(Records from a dataset)
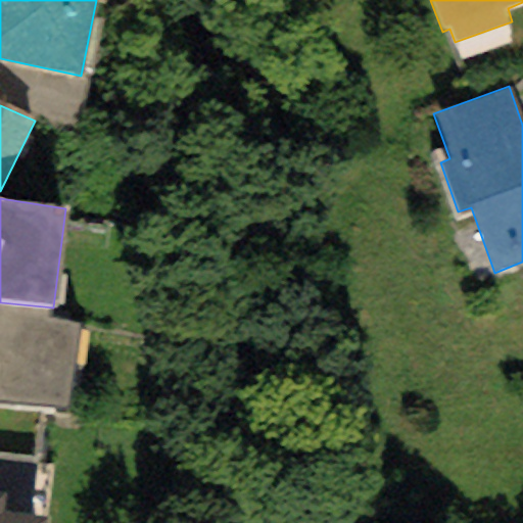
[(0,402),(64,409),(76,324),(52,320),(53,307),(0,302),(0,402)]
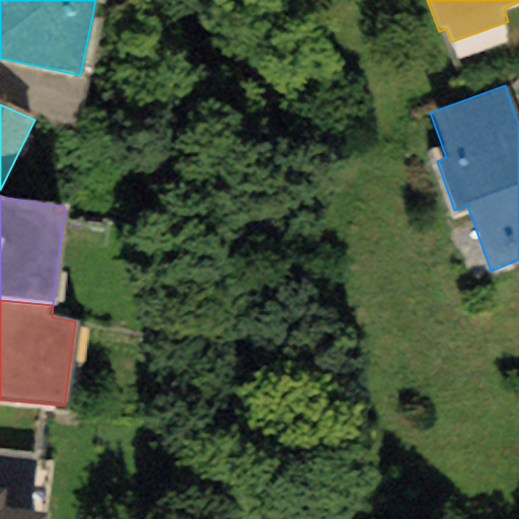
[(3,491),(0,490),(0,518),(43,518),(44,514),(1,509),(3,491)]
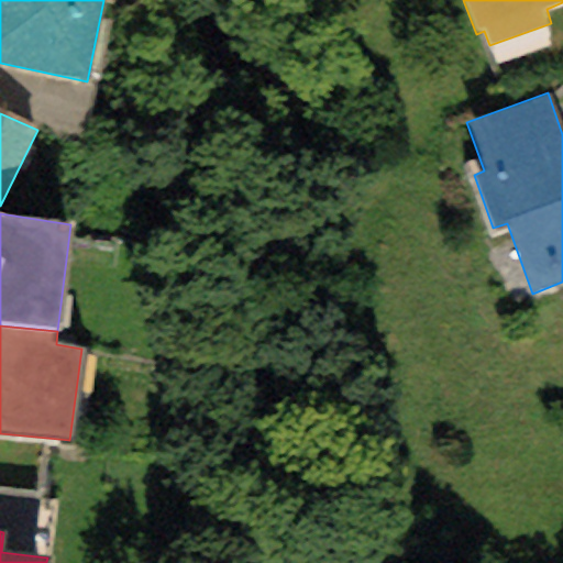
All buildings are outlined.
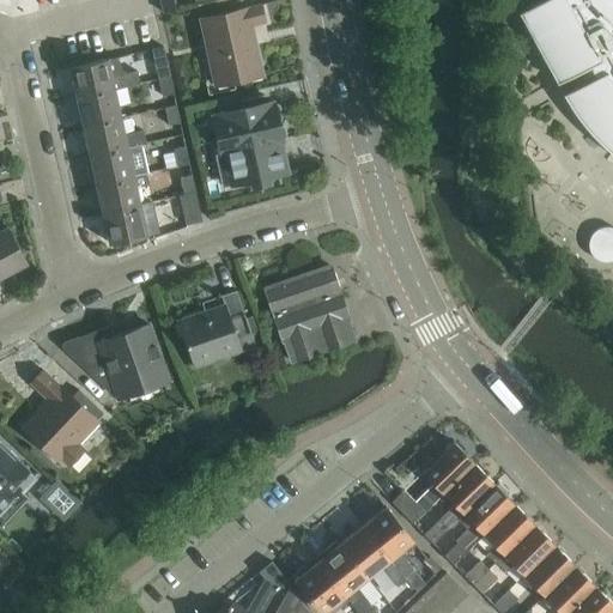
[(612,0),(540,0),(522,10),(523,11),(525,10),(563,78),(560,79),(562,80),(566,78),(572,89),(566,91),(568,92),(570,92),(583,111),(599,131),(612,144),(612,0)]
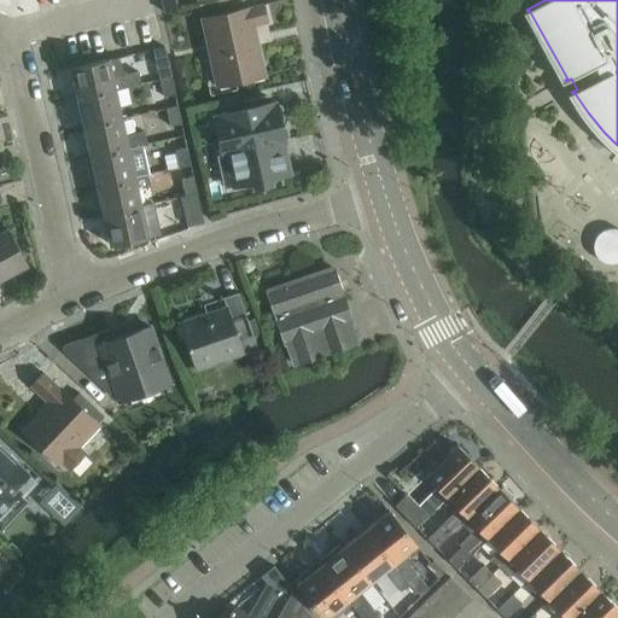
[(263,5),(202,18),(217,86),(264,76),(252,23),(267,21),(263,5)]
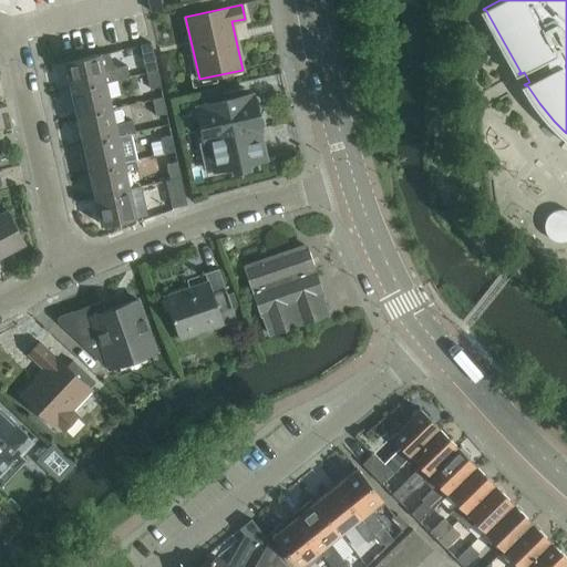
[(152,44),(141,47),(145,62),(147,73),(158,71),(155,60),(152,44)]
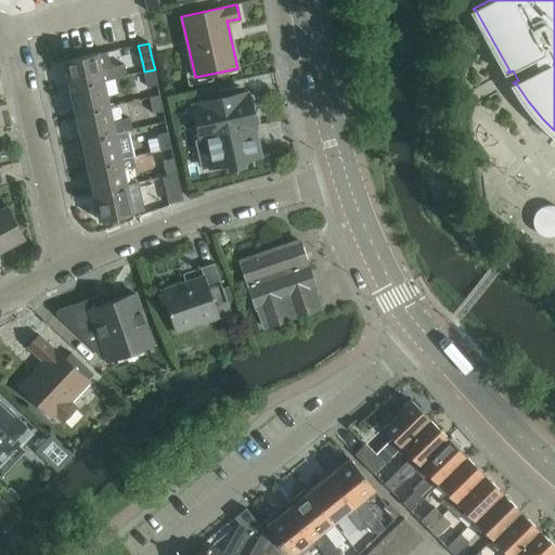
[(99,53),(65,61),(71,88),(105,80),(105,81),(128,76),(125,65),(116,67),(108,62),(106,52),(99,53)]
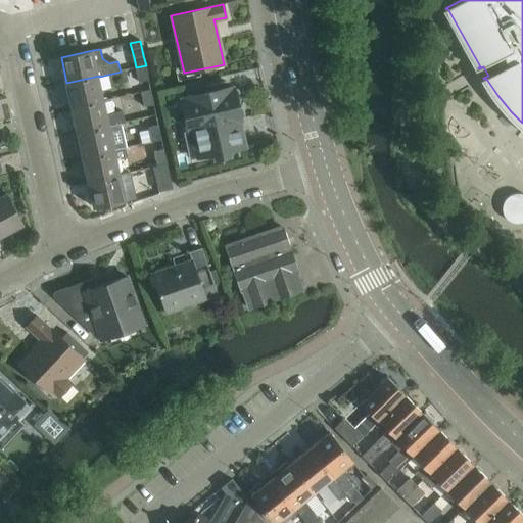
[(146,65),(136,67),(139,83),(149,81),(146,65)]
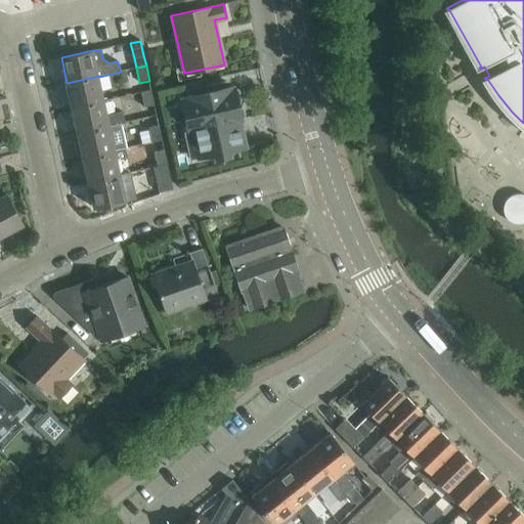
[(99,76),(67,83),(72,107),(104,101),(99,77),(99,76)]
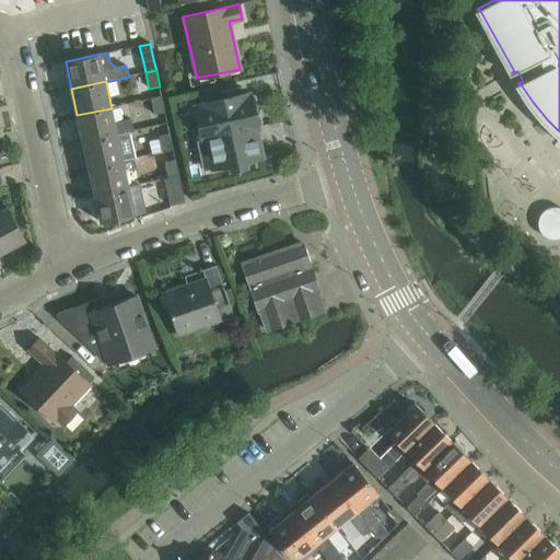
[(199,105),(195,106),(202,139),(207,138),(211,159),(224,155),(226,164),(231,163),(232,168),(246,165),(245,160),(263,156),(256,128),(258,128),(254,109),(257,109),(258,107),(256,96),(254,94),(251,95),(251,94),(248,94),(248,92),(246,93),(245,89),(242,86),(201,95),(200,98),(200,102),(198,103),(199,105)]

BRIEF: Copy every record exactly as it appears, apart from any pictures.

RESULT FOR THIS TASK:
[(0,402),(64,409),(76,324),(52,320),(53,307),(0,302),(0,402)]
[(3,491),(0,490),(0,518),(43,518),(44,514),(1,509),(3,491)]
All buildings are outlined.
[(612,0),(540,0),(522,10),(523,11),(525,10),(563,78),(560,79),(562,80),(566,78),(572,89),(566,91),(568,92),(570,92),(583,111),(599,131),(612,144),(612,0)]
[(263,5),(202,18),(217,86),(264,76),(252,23),(267,21),(263,5)]
[(152,44),(141,47),(145,62),(147,73),(158,71),(155,60),(152,44)]
[(99,53),(65,61),(71,88),(105,80),(105,81),(128,76),(125,65),(116,67),(108,62),(106,52),(99,53)]
[(146,65),(136,67),(139,83),(149,81),(146,65)]
[(99,76),(67,83),(72,107),(104,101),(99,77),(99,76)]
[(199,105),(195,106),(202,139),(207,138),(211,159),(224,155),(226,164),(231,163),(232,168),(246,165),(245,160),(263,156),(256,128),(258,128),(254,109),(257,109),(258,107),(256,96),(254,94),(251,95),(251,94),(248,94),(248,92),(246,93),(245,89),(242,86),(201,95),(200,98),(200,102),(198,103),(199,105)]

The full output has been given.